(Данные пространственной привязки)
------
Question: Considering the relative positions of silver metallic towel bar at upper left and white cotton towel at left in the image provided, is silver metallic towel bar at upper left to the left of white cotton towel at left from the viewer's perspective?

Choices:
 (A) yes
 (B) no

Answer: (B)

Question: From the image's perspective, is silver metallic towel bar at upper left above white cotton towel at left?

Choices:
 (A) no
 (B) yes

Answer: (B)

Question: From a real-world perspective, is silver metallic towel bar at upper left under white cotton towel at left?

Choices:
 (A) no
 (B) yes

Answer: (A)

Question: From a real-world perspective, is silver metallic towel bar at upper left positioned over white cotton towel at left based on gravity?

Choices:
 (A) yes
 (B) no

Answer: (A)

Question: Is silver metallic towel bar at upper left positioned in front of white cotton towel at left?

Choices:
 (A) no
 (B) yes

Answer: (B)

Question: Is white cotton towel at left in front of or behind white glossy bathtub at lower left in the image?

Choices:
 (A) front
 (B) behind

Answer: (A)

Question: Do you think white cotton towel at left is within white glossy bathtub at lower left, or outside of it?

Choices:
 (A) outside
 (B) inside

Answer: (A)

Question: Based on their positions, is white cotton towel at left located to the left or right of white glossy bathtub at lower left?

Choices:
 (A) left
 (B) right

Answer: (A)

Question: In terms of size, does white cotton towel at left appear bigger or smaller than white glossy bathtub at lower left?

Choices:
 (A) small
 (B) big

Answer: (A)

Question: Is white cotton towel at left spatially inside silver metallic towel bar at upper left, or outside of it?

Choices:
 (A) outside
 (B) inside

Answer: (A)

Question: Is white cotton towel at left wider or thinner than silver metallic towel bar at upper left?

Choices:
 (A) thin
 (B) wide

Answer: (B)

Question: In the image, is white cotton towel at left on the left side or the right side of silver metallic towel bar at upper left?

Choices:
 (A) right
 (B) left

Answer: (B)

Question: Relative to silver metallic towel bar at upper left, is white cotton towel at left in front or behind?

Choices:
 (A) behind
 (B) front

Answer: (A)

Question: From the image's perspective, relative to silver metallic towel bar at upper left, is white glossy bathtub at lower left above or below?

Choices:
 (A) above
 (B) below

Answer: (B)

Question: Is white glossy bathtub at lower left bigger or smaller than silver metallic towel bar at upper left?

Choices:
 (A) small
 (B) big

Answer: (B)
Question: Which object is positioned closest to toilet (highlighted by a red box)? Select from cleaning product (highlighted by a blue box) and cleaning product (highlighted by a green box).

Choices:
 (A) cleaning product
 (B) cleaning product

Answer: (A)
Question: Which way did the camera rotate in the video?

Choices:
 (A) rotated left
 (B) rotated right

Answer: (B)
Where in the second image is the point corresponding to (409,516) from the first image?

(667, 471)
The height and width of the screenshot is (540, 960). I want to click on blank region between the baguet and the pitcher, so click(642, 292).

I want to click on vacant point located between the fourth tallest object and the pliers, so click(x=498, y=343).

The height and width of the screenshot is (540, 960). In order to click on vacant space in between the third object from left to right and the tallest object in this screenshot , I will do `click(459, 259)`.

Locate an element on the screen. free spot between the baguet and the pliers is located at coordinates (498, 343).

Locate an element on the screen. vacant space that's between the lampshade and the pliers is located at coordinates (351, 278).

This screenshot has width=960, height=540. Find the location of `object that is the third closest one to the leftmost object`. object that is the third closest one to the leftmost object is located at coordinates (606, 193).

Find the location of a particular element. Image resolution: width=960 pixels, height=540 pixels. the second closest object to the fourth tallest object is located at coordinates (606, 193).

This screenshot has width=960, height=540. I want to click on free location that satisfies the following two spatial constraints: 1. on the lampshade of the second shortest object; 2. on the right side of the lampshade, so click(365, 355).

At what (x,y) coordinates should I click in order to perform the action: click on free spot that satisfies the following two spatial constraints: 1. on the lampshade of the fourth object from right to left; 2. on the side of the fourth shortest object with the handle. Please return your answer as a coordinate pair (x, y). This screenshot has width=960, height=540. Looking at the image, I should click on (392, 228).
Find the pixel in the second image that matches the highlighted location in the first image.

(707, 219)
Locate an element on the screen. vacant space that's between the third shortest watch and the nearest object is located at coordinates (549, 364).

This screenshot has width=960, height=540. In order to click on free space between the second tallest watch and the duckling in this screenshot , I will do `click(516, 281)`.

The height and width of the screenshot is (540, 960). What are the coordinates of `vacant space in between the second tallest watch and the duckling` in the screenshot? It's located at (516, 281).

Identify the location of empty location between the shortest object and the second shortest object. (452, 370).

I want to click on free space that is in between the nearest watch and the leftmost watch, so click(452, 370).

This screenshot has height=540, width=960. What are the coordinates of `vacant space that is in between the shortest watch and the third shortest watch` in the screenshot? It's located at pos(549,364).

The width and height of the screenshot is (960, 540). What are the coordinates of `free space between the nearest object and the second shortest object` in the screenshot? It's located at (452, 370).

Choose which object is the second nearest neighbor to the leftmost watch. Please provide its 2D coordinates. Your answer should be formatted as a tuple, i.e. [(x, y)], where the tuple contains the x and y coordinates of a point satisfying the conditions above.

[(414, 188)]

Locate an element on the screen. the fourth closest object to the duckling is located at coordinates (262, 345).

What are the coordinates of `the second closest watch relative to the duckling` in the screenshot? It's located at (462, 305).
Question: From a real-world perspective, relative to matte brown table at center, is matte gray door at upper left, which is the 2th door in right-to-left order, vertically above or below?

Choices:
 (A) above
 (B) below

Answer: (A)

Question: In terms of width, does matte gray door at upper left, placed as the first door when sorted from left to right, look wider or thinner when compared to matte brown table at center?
------
▶ **УСЛОВИЕ ЗАДАНИЯ**
Замените во всех записях «white cotton towel» на «white linen towel» и приведите записи целиком, больше ничего не меняя.

▶ **РЕШЕНИЕ ЗАДАЧИ**
Question: Considering the relative positions of silver metallic towel bar at upper left and white linen towel at left in the image provided, is silver metallic towel bar at upper left to the left of white linen towel at left from the viewer's perspective?

Choices:
 (A) yes
 (B) no

Answer: (B)

Question: From the image's perspective, is silver metallic towel bar at upper left above white linen towel at left?

Choices:
 (A) no
 (B) yes

Answer: (B)

Question: From a real-world perspective, is silver metallic towel bar at upper left under white linen towel at left?

Choices:
 (A) no
 (B) yes

Answer: (A)

Question: From a real-world perspective, is silver metallic towel bar at upper left positioned over white linen towel at left based on gravity?

Choices:
 (A) yes
 (B) no

Answer: (A)

Question: Is silver metallic towel bar at upper left positioned in front of white linen towel at left?

Choices:
 (A) no
 (B) yes

Answer: (B)

Question: Is white linen towel at left in front of or behind white glossy bathtub at lower left in the image?

Choices:
 (A) front
 (B) behind

Answer: (A)

Question: Do you think white linen towel at left is within white glossy bathtub at lower left, or outside of it?

Choices:
 (A) outside
 (B) inside

Answer: (A)

Question: Based on their positions, is white linen towel at left located to the left or right of white glossy bathtub at lower left?

Choices:
 (A) left
 (B) right

Answer: (A)

Question: In terms of size, does white linen towel at left appear bigger or smaller than white glossy bathtub at lower left?

Choices:
 (A) small
 (B) big

Answer: (A)

Question: Is white linen towel at left spatially inside silver metallic towel bar at upper left, or outside of it?

Choices:
 (A) outside
 (B) inside

Answer: (A)

Question: Is white linen towel at left wider or thinner than silver metallic towel bar at upper left?

Choices:
 (A) thin
 (B) wide

Answer: (B)

Question: In the image, is white linen towel at left on the left side or the right side of silver metallic towel bar at upper left?

Choices:
 (A) right
 (B) left

Answer: (B)

Question: Relative to silver metallic towel bar at upper left, is white linen towel at left in front or behind?

Choices:
 (A) behind
 (B) front

Answer: (A)

Question: From the image's perspective, relative to silver metallic towel bar at upper left, is white glossy bathtub at lower left above or below?

Choices:
 (A) above
 (B) below

Answer: (B)

Question: Is white glossy bathtub at lower left bigger or smaller than silver metallic towel bar at upper left?

Choices:
 (A) small
 (B) big

Answer: (B)
Question: Which object is positioned closest to toilet (highlighted by a red box)? Select from cleaning product (highlighted by a blue box) and cleaning product (highlighted by a green box).

Choices:
 (A) cleaning product
 (B) cleaning product

Answer: (A)
Question: Which way did the camera rotate in the video?

Choices:
 (A) rotated left
 (B) rotated right

Answer: (B)
Where in the second image is the point corresponding to (409,516) from the first image?

(667, 471)
The height and width of the screenshot is (540, 960). I want to click on blank region between the baguet and the pitcher, so click(642, 292).

I want to click on vacant point located between the fourth tallest object and the pliers, so click(x=498, y=343).

The height and width of the screenshot is (540, 960). In order to click on vacant space in between the third object from left to right and the tallest object in this screenshot , I will do `click(459, 259)`.

Locate an element on the screen. free spot between the baguet and the pliers is located at coordinates (498, 343).

Locate an element on the screen. vacant space that's between the lampshade and the pliers is located at coordinates (351, 278).

This screenshot has width=960, height=540. Find the location of `object that is the third closest one to the leftmost object`. object that is the third closest one to the leftmost object is located at coordinates (606, 193).

Find the location of a particular element. Image resolution: width=960 pixels, height=540 pixels. the second closest object to the fourth tallest object is located at coordinates (606, 193).

This screenshot has width=960, height=540. I want to click on free location that satisfies the following two spatial constraints: 1. on the lampshade of the second shortest object; 2. on the right side of the lampshade, so click(365, 355).

At what (x,y) coordinates should I click in order to perform the action: click on free spot that satisfies the following two spatial constraints: 1. on the lampshade of the fourth object from right to left; 2. on the side of the fourth shortest object with the handle. Please return your answer as a coordinate pair (x, y). This screenshot has width=960, height=540. Looking at the image, I should click on (392, 228).
Find the pixel in the second image that matches the highlighted location in the first image.

(707, 219)
Locate an element on the screen. vacant space that's between the third shortest watch and the nearest object is located at coordinates (549, 364).

This screenshot has width=960, height=540. In order to click on free space between the second tallest watch and the duckling in this screenshot , I will do `click(516, 281)`.

The height and width of the screenshot is (540, 960). What are the coordinates of `vacant space in between the second tallest watch and the duckling` in the screenshot? It's located at (516, 281).

Identify the location of empty location between the shortest object and the second shortest object. (452, 370).

I want to click on free space that is in between the nearest watch and the leftmost watch, so click(452, 370).

This screenshot has height=540, width=960. What are the coordinates of `vacant space that is in between the shortest watch and the third shortest watch` in the screenshot? It's located at pos(549,364).

The width and height of the screenshot is (960, 540). What are the coordinates of `free space between the nearest object and the second shortest object` in the screenshot? It's located at (452, 370).

Choose which object is the second nearest neighbor to the leftmost watch. Please provide its 2D coordinates. Your answer should be formatted as a tuple, i.e. [(x, y)], where the tuple contains the x and y coordinates of a point satisfying the conditions above.

[(414, 188)]

Locate an element on the screen. the fourth closest object to the duckling is located at coordinates (262, 345).

What are the coordinates of `the second closest watch relative to the duckling` in the screenshot? It's located at (462, 305).
Question: From a real-world perspective, relative to matte brown table at center, is matte gray door at upper left, which is the 2th door in right-to-left order, vertically above or below?

Choices:
 (A) above
 (B) below

Answer: (A)

Question: In terms of width, does matte gray door at upper left, placed as the first door when sorted from left to right, look wider or thinner when compared to matte brown table at center?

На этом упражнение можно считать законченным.